→ Task requirements
From the first line to the last, set down the material exactly, leaving out its pictures.

++++++++++

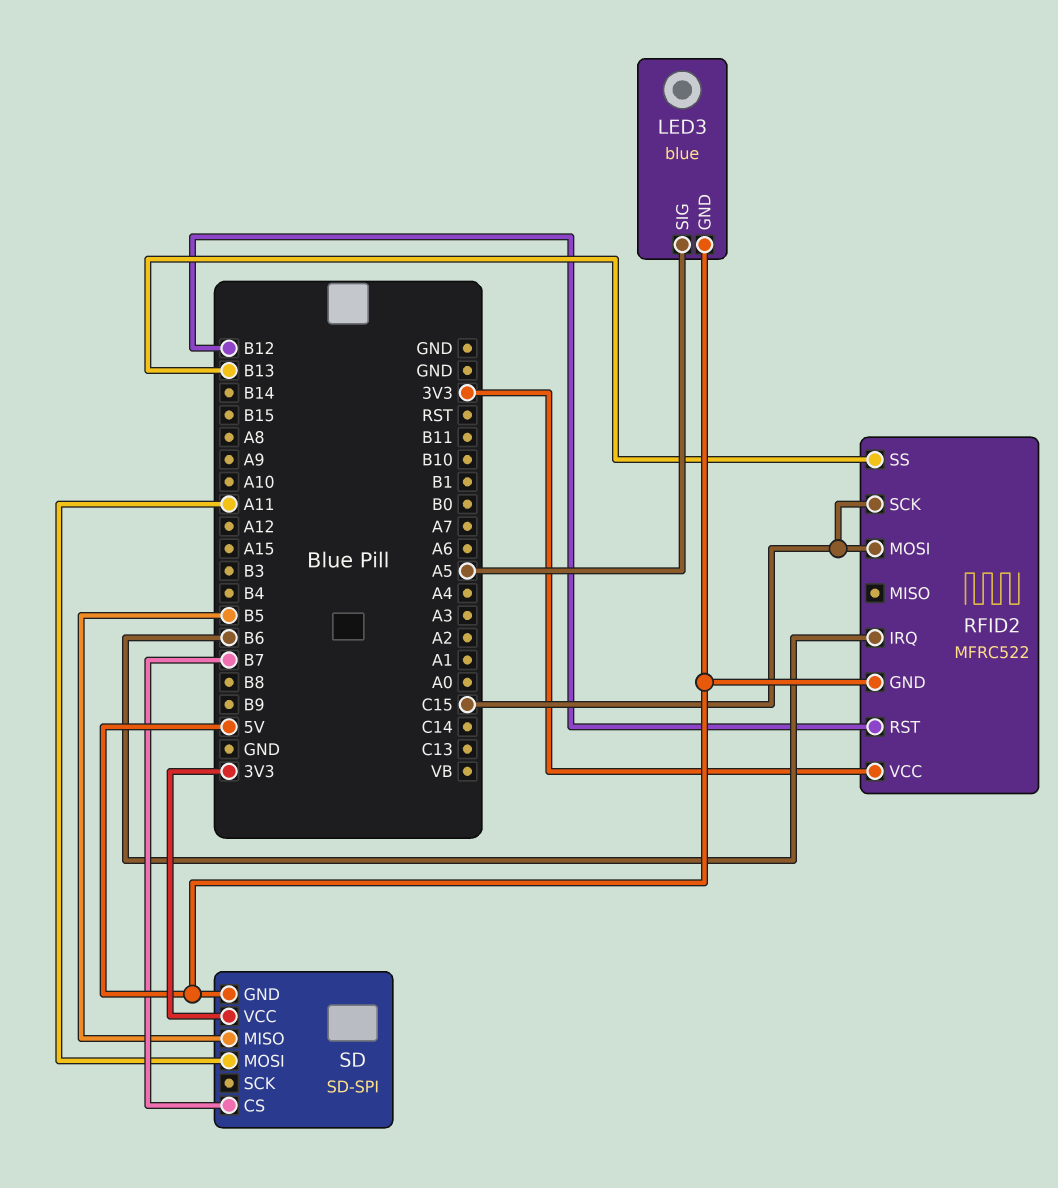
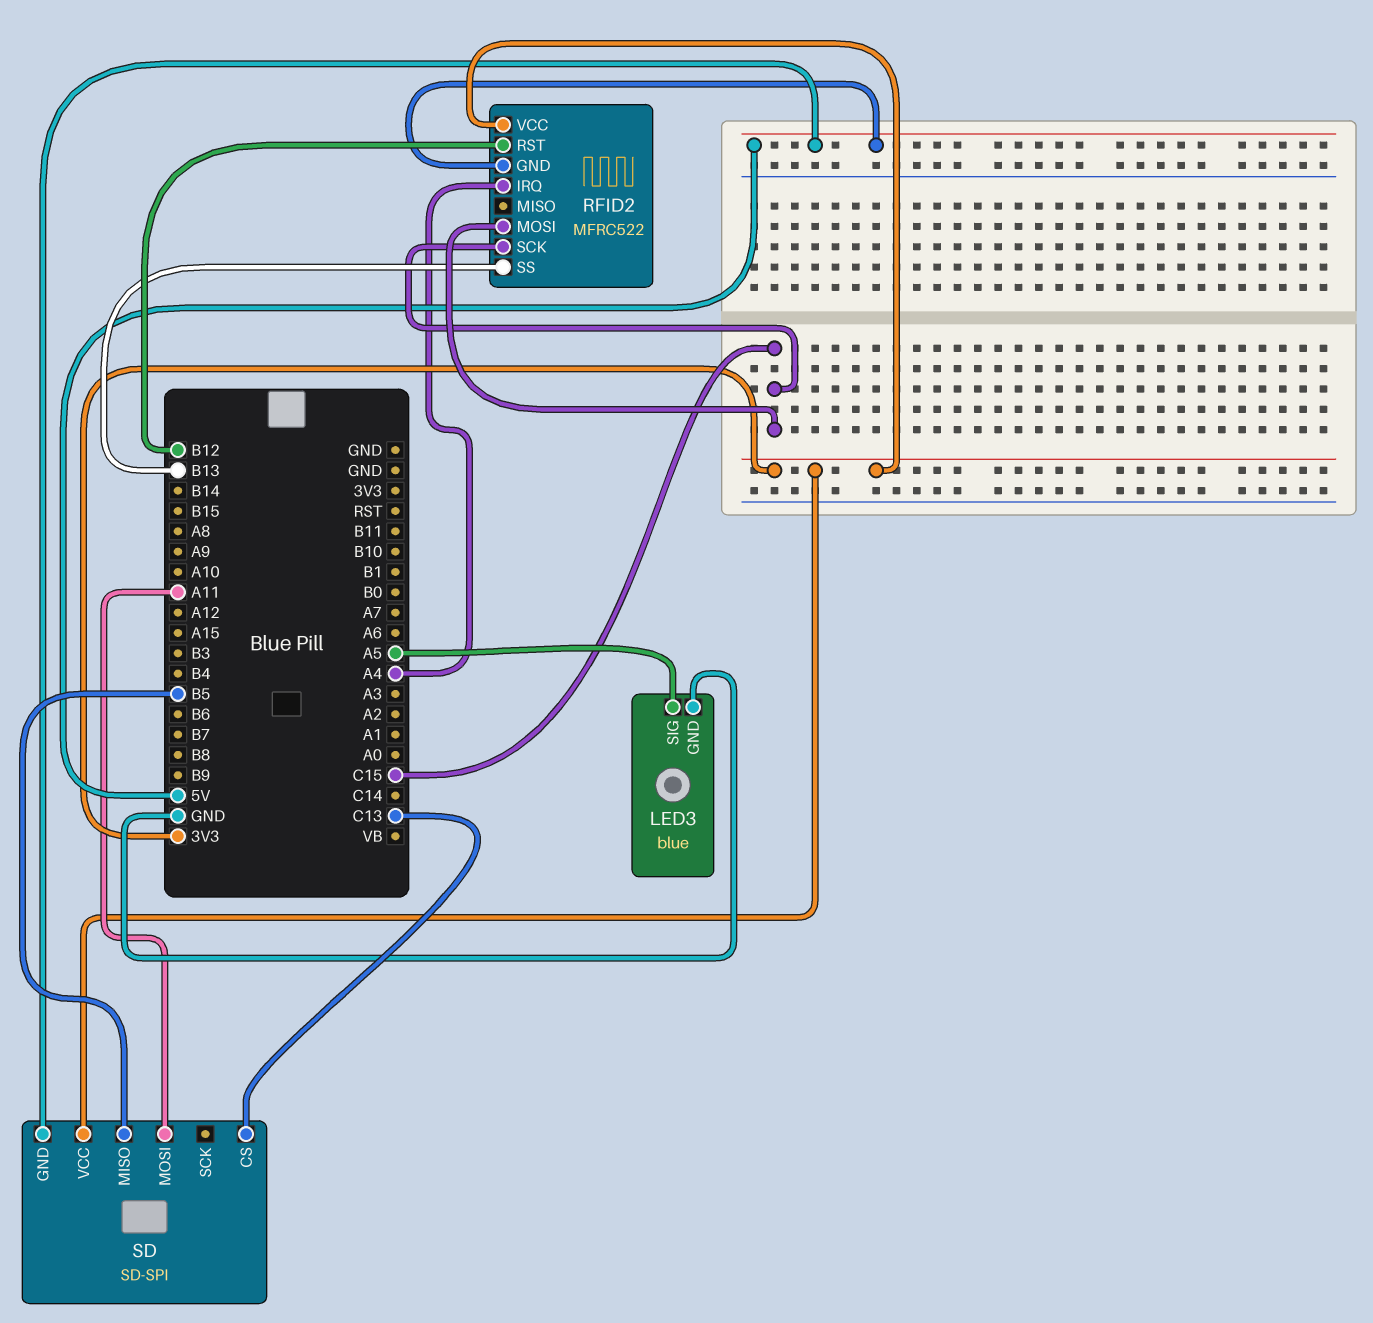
LED3 pin GND: 5V -> GND
RFID2 pin IRQ: B6 -> A4
SD pin CS: B7 -> C13

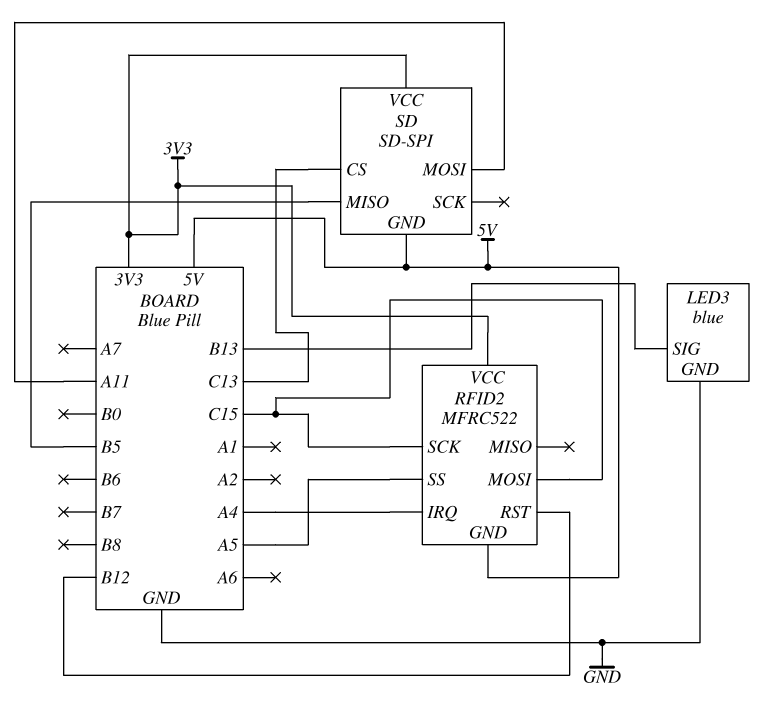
LED3 pin SIG: A5 -> B13
RFID2 pin SS: B13 -> A5

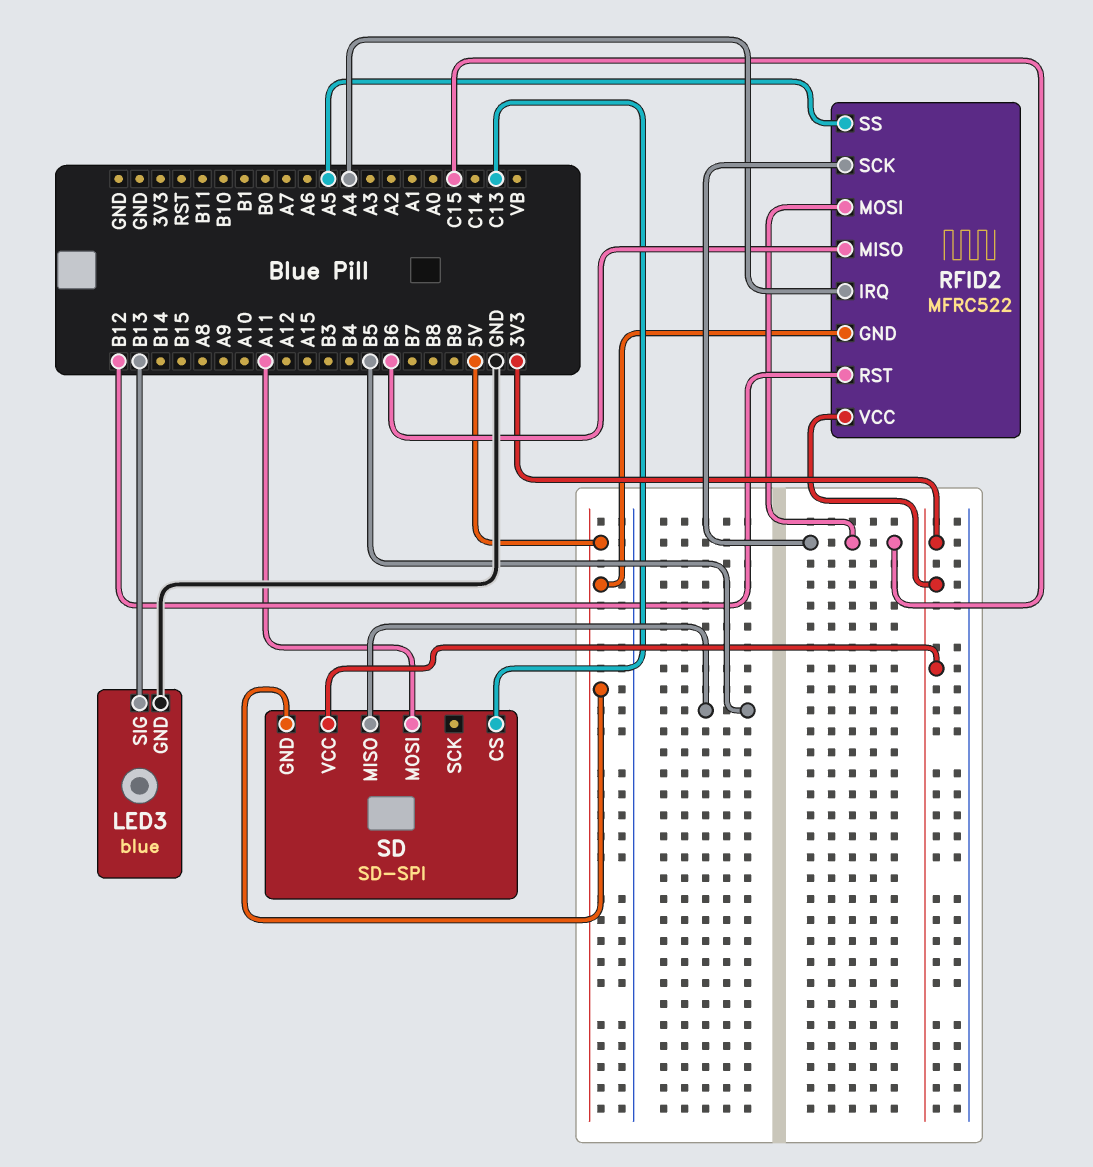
RFID2 pin MISO: none -> B6

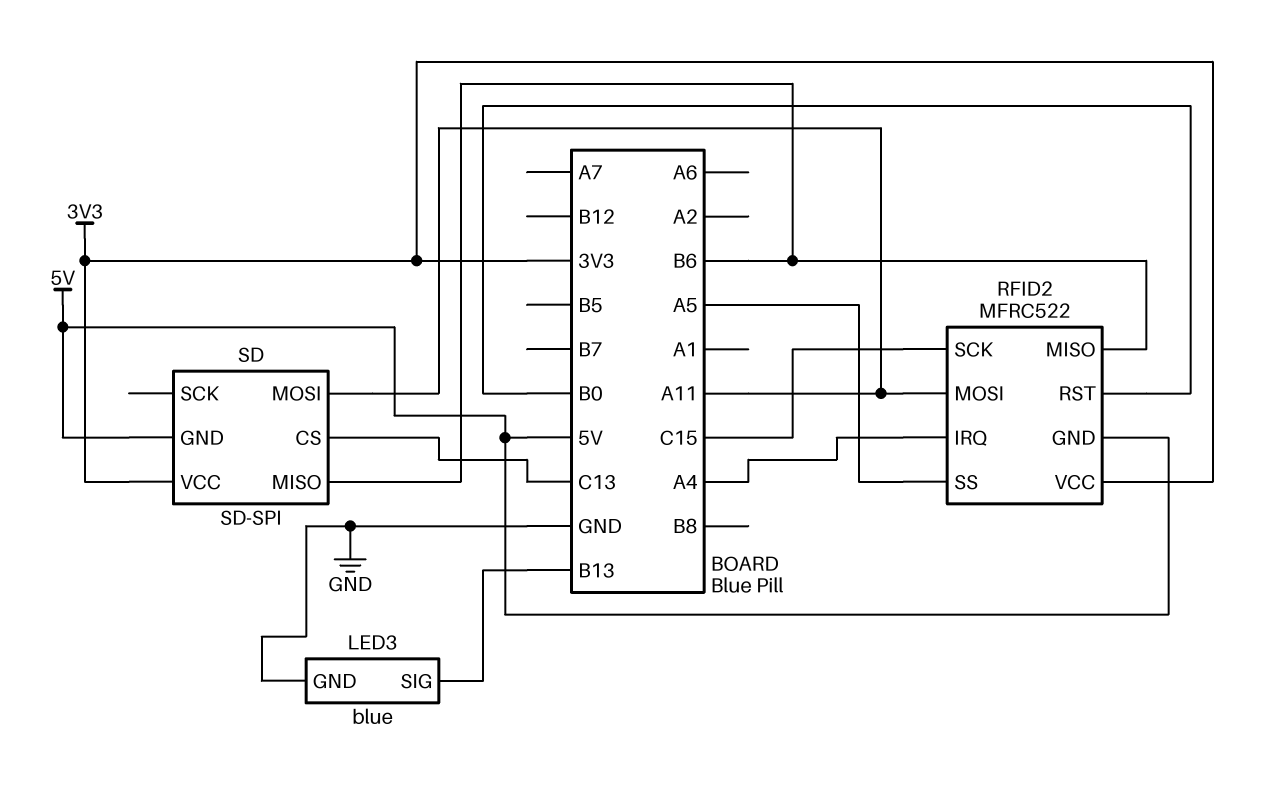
RFID2 pin MOSI: C15 -> A11
RFID2 pin RST: B12 -> B0
SD pin MISO: B5 -> B6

++++++++++

→ Task result
LED3 pin GND: 5V -> GND
RFID2 pin IRQ: B6 -> A4
SD pin CS: B7 -> C13

LED3 pin SIG: A5 -> B13
RFID2 pin SS: B13 -> A5

RFID2 pin MISO: none -> B6

RFID2 pin MOSI: C15 -> A11
RFID2 pin RST: B12 -> B0
SD pin MISO: B5 -> B6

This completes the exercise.